## What needs to be done
Return each of the lines below that contains the word "rotated", matching its case exactly.

## The input

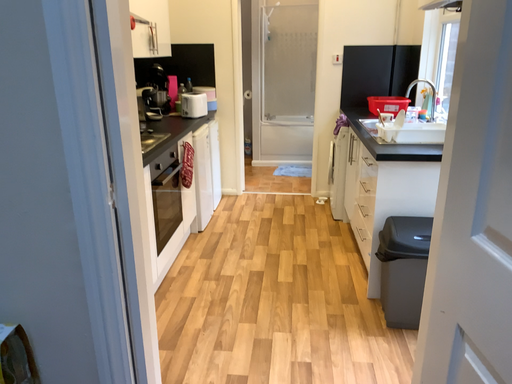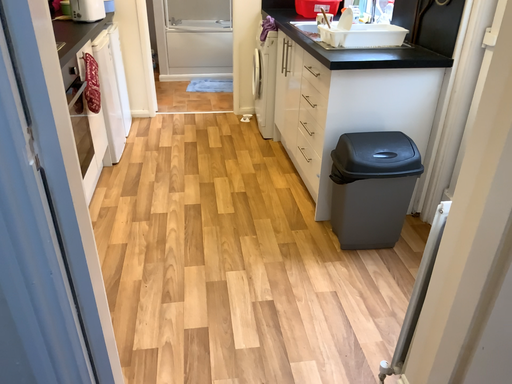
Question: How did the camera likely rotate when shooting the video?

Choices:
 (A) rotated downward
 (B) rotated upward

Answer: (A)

## Result for this exercise
 (A) rotated downward
 (B) rotated upward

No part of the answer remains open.